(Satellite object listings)
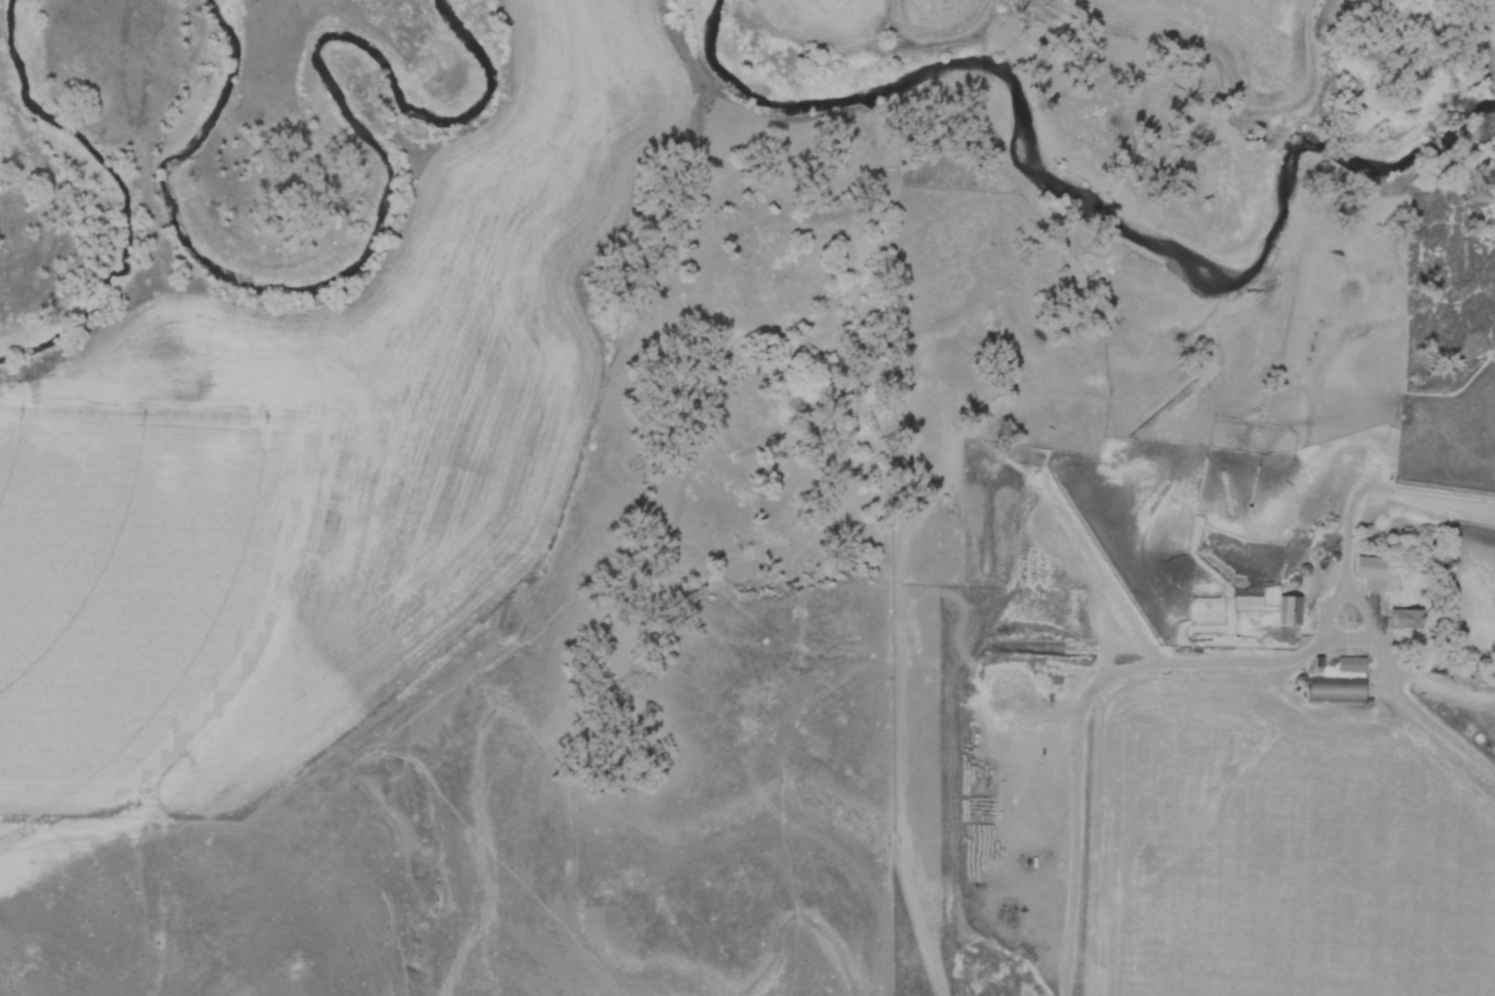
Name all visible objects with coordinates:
building: (1363, 564)
road: (1351, 591)
building: (1290, 612)
building: (1406, 620)
road: (1172, 662)
building: (1352, 666)
building: (1333, 691)

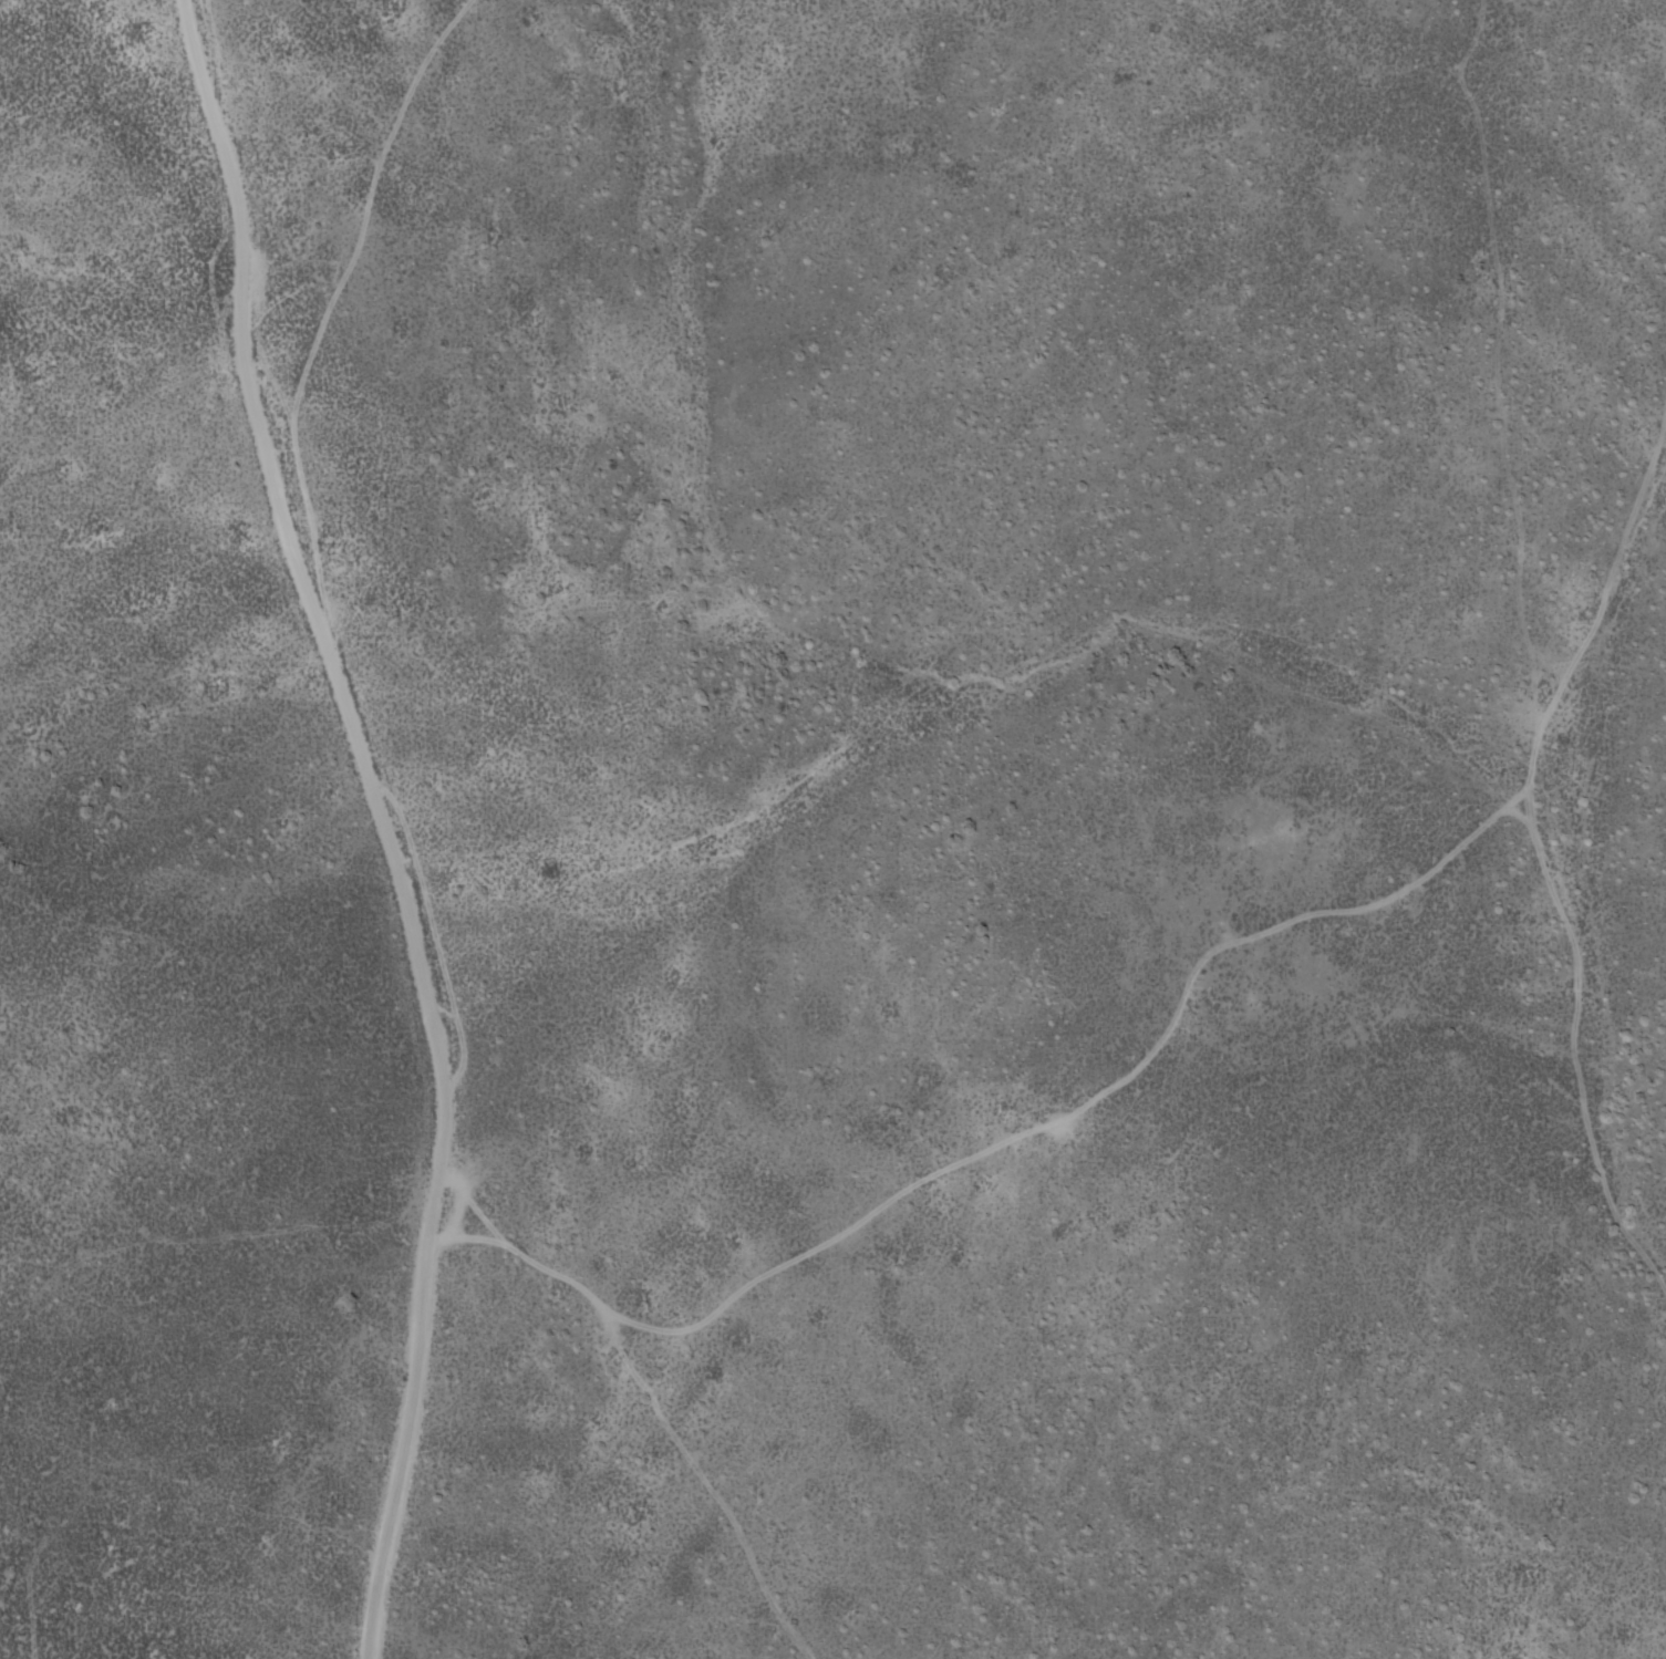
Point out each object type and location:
road: (228, 302)
road: (1548, 828)
road: (412, 876)
road: (440, 1403)

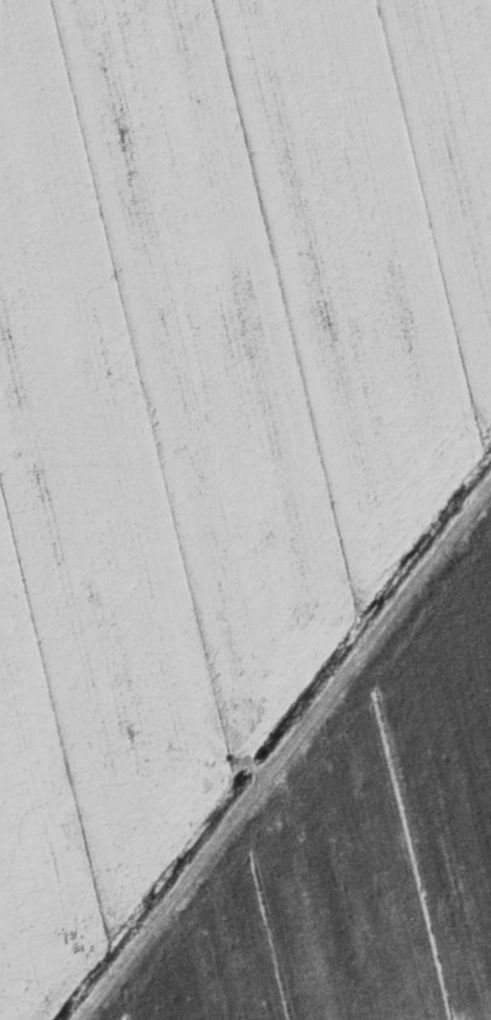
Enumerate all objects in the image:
crop: (211, 398)
road: (285, 750)
crop: (356, 844)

__Instructions for the task__. Write out the entries again, exactly as given, skipping any images.

__Answer area__.
Name all visible objects with coordinates:
building: (1363, 564)
road: (1351, 591)
building: (1290, 612)
building: (1406, 620)
road: (1172, 662)
building: (1352, 666)
building: (1333, 691)

Point out each object type and location:
road: (228, 302)
road: (1548, 828)
road: (412, 876)
road: (440, 1403)

Enumerate all objects in the image:
crop: (211, 398)
road: (285, 750)
crop: (356, 844)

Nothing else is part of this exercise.